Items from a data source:
== == ==
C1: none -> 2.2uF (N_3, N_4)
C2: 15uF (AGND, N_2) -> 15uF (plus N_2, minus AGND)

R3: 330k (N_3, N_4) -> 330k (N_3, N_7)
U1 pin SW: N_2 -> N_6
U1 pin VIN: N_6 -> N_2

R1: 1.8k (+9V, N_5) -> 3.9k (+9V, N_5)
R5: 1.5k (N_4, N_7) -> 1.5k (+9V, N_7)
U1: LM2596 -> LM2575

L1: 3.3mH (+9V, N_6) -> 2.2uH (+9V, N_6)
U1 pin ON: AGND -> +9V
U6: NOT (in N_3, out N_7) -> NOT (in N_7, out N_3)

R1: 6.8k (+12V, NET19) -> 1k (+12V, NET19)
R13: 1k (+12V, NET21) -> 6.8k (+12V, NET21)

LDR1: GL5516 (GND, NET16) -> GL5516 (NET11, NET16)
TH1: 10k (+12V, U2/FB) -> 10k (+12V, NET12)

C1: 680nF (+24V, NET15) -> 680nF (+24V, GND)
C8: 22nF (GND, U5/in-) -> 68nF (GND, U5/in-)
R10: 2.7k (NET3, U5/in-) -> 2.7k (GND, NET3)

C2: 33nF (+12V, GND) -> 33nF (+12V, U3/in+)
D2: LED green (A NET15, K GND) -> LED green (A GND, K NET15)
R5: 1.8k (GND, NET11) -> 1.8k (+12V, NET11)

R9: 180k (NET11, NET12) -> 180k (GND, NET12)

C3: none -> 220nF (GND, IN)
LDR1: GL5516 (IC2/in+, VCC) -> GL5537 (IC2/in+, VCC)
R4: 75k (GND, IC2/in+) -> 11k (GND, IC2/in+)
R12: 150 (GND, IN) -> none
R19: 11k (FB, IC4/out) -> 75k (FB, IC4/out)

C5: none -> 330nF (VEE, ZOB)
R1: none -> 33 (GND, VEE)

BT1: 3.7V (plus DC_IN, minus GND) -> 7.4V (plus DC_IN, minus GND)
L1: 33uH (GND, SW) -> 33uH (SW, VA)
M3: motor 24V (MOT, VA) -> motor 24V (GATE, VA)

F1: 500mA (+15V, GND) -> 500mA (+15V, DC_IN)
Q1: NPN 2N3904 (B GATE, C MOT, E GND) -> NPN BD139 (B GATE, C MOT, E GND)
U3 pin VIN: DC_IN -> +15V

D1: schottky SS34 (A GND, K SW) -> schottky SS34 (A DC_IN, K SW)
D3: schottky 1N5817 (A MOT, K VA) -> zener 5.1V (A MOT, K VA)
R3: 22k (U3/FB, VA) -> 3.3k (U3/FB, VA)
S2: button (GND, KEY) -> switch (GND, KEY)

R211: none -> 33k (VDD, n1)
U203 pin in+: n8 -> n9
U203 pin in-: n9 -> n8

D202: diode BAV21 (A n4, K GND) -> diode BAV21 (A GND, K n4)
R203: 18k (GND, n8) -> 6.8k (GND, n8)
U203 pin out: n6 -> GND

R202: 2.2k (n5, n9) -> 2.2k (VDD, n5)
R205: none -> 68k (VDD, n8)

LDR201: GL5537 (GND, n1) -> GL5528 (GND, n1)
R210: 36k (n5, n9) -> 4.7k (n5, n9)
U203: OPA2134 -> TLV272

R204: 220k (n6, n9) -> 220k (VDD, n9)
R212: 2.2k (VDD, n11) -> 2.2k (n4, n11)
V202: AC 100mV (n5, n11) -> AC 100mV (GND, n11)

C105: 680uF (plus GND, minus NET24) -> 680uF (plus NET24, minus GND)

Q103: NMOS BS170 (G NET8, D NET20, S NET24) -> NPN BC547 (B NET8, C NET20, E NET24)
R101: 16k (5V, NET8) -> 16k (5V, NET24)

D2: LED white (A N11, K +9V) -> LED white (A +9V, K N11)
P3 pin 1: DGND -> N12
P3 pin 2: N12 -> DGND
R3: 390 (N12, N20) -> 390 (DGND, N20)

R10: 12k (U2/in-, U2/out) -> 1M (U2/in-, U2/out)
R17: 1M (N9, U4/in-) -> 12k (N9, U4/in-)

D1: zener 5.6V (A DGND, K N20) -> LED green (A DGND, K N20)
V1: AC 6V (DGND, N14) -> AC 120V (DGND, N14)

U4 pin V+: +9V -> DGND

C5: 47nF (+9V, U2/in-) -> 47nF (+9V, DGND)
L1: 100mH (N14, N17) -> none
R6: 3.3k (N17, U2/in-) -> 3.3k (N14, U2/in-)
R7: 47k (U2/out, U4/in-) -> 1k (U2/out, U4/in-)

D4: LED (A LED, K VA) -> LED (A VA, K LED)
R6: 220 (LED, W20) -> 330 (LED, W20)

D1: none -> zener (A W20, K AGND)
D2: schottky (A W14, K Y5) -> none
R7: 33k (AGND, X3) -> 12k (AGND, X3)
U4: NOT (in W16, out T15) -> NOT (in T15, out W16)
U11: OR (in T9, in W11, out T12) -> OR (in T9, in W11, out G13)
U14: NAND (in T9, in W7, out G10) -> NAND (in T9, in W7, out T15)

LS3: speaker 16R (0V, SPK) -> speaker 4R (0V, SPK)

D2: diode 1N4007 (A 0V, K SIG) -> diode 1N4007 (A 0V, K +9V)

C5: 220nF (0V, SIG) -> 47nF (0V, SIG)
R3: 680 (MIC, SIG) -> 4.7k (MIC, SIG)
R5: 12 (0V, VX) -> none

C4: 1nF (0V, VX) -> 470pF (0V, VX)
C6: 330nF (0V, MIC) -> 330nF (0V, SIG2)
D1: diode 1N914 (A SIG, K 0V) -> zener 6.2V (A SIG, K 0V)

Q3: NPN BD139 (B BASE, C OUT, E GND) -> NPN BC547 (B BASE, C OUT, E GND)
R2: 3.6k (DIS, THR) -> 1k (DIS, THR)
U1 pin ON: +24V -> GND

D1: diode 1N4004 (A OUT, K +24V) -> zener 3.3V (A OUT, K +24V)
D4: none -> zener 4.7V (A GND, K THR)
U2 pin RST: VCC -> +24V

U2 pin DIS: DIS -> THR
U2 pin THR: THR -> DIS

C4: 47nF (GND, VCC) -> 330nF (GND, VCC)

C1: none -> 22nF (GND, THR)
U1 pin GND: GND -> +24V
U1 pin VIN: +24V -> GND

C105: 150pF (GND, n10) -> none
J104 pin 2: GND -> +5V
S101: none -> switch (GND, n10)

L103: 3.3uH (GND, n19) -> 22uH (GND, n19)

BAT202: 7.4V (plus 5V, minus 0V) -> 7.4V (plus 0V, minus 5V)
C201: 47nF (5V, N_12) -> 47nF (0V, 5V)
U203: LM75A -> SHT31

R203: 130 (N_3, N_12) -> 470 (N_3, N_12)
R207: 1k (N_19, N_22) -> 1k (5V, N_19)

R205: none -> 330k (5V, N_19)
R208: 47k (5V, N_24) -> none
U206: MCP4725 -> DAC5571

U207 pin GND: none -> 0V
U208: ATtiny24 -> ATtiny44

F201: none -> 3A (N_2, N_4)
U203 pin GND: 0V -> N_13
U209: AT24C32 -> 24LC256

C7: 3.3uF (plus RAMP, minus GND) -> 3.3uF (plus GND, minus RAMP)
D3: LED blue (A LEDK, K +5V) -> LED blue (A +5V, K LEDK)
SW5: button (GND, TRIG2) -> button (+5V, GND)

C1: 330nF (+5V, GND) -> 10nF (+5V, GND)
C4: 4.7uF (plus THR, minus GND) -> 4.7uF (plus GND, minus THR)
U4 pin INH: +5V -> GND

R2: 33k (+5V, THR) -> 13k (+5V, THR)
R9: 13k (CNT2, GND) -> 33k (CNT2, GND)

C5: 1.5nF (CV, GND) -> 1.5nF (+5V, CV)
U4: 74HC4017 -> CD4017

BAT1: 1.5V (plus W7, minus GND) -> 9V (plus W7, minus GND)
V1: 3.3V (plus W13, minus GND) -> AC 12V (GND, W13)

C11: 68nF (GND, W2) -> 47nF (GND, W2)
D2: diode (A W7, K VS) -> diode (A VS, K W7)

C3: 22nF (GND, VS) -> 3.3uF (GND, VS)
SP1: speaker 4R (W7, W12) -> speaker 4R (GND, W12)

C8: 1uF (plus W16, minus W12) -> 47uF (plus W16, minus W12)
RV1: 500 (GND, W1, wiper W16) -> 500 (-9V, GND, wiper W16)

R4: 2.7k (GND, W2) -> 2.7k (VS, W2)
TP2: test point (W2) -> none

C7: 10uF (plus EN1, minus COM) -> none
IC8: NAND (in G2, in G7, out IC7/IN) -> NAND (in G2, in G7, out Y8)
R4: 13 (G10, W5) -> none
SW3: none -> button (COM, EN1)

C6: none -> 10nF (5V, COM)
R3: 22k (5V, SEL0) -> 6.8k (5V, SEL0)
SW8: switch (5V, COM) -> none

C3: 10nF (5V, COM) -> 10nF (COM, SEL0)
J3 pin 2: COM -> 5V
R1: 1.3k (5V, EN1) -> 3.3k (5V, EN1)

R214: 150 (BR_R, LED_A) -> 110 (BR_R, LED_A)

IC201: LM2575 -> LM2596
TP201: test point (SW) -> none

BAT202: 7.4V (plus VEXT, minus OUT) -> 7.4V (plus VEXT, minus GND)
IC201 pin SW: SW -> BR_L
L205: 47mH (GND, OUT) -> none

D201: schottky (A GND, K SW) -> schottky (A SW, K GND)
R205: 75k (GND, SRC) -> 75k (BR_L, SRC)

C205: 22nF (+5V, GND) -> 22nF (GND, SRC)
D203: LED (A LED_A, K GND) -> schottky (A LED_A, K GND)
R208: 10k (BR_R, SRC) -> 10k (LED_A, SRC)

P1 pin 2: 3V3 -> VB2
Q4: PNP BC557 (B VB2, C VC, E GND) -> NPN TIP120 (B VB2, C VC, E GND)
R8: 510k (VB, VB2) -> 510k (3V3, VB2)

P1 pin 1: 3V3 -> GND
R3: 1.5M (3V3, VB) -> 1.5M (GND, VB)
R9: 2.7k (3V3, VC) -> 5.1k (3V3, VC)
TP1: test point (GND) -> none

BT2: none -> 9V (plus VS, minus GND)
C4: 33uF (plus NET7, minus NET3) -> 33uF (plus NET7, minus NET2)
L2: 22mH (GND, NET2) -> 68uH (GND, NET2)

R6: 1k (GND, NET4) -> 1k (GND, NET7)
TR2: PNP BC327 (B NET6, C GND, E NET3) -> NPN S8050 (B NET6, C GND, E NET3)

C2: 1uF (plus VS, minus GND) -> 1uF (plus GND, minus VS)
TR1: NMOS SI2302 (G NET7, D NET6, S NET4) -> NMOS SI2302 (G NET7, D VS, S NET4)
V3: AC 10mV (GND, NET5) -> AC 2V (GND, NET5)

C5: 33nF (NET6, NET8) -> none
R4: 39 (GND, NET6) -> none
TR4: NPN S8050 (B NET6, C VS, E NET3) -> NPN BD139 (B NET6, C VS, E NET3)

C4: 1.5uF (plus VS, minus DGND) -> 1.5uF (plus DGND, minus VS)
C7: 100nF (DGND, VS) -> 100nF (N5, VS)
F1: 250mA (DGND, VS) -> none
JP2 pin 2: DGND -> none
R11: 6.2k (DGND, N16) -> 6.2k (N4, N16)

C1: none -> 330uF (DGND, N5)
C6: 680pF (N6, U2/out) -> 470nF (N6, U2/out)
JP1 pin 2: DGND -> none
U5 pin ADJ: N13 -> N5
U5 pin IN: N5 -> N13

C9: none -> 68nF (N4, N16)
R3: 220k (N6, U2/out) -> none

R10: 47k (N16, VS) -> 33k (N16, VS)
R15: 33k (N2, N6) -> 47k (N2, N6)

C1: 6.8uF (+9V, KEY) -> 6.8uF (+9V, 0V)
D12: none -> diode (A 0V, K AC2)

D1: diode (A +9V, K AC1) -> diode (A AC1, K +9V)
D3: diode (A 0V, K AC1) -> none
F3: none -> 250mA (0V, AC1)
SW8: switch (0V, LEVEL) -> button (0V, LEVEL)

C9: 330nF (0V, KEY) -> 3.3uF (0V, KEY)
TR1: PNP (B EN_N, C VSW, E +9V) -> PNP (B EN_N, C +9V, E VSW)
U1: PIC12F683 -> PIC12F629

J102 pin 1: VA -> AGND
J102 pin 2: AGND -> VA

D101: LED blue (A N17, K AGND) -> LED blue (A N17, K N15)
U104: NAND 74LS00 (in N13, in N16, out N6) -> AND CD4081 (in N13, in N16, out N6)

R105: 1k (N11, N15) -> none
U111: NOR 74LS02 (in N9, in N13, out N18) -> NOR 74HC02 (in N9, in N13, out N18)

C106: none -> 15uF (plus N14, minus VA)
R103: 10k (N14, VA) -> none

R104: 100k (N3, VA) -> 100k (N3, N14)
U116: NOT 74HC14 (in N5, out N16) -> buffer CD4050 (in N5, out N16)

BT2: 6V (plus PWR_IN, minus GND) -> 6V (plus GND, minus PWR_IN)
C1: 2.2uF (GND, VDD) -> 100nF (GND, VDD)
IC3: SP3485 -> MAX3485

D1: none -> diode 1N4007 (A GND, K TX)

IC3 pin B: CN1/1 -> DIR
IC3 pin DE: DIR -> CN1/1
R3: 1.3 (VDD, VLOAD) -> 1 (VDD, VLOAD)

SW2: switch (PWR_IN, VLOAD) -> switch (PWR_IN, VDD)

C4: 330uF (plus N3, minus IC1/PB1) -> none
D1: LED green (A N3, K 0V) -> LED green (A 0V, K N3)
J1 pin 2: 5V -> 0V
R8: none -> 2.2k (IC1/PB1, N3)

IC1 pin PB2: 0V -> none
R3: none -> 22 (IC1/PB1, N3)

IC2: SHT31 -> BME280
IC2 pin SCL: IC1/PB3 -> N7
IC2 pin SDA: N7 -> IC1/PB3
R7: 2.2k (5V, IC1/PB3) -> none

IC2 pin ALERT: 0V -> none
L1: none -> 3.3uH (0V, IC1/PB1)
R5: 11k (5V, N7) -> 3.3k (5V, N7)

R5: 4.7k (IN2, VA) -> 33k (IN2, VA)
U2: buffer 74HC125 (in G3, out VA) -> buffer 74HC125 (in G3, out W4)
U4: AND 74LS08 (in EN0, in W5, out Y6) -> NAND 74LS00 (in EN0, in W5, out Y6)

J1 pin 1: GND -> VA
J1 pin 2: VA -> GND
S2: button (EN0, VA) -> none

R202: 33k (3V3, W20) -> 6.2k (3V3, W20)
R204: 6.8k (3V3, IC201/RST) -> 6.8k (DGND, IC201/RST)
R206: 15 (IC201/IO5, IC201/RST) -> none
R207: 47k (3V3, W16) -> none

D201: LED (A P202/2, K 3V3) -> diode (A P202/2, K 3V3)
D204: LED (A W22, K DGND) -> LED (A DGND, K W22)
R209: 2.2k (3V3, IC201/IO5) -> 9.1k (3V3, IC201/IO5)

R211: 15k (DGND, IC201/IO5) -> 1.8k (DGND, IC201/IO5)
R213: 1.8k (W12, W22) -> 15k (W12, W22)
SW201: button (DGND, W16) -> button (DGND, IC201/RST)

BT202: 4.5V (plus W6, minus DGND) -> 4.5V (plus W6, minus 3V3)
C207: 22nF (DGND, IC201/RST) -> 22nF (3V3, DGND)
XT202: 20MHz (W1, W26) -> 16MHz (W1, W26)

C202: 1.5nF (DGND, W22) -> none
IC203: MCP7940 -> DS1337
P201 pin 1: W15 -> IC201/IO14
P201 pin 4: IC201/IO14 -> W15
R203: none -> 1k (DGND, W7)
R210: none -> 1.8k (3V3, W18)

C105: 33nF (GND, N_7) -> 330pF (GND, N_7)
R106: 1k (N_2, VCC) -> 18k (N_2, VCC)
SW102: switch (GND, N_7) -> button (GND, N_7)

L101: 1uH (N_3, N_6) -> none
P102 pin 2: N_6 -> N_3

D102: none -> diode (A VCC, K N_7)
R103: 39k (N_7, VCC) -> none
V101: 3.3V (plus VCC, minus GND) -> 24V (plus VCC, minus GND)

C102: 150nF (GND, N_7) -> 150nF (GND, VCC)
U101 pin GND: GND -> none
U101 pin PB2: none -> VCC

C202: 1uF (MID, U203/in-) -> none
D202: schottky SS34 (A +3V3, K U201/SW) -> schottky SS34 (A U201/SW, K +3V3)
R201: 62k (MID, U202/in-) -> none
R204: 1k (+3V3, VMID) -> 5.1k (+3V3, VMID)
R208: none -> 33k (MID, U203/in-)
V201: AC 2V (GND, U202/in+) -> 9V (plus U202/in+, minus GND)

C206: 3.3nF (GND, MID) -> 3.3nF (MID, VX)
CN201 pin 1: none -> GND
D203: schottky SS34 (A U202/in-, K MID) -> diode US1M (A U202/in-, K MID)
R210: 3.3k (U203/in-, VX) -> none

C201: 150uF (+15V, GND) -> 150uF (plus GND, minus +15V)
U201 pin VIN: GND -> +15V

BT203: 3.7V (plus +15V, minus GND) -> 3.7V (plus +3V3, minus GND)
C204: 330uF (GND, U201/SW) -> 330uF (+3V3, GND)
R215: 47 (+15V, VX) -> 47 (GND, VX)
== == ==
Please restate, exactly as written, the line that holds "XT202: 20MHz (W1, W26) -> 16MHz (W1, W26)" and all remaining lines of the data above, and only those.

- [Written reply]:
XT202: 20MHz (W1, W26) -> 16MHz (W1, W26)

C202: 1.5nF (DGND, W22) -> none
IC203: MCP7940 -> DS1337
P201 pin 1: W15 -> IC201/IO14
P201 pin 4: IC201/IO14 -> W15
R203: none -> 1k (DGND, W7)
R210: none -> 1.8k (3V3, W18)

C105: 33nF (GND, N_7) -> 330pF (GND, N_7)
R106: 1k (N_2, VCC) -> 18k (N_2, VCC)
SW102: switch (GND, N_7) -> button (GND, N_7)

L101: 1uH (N_3, N_6) -> none
P102 pin 2: N_6 -> N_3

D102: none -> diode (A VCC, K N_7)
R103: 39k (N_7, VCC) -> none
V101: 3.3V (plus VCC, minus GND) -> 24V (plus VCC, minus GND)

C102: 150nF (GND, N_7) -> 150nF (GND, VCC)
U101 pin GND: GND -> none
U101 pin PB2: none -> VCC

C202: 1uF (MID, U203/in-) -> none
D202: schottky SS34 (A +3V3, K U201/SW) -> schottky SS34 (A U201/SW, K +3V3)
R201: 62k (MID, U202/in-) -> none
R204: 1k (+3V3, VMID) -> 5.1k (+3V3, VMID)
R208: none -> 33k (MID, U203/in-)
V201: AC 2V (GND, U202/in+) -> 9V (plus U202/in+, minus GND)

C206: 3.3nF (GND, MID) -> 3.3nF (MID, VX)
CN201 pin 1: none -> GND
D203: schottky SS34 (A U202/in-, K MID) -> diode US1M (A U202/in-, K MID)
R210: 3.3k (U203/in-, VX) -> none

C201: 150uF (+15V, GND) -> 150uF (plus GND, minus +15V)
U201 pin VIN: GND -> +15V

BT203: 3.7V (plus +15V, minus GND) -> 3.7V (plus +3V3, minus GND)
C204: 330uF (GND, U201/SW) -> 330uF (+3V3, GND)
R215: 47 (+15V, VX) -> 47 (GND, VX)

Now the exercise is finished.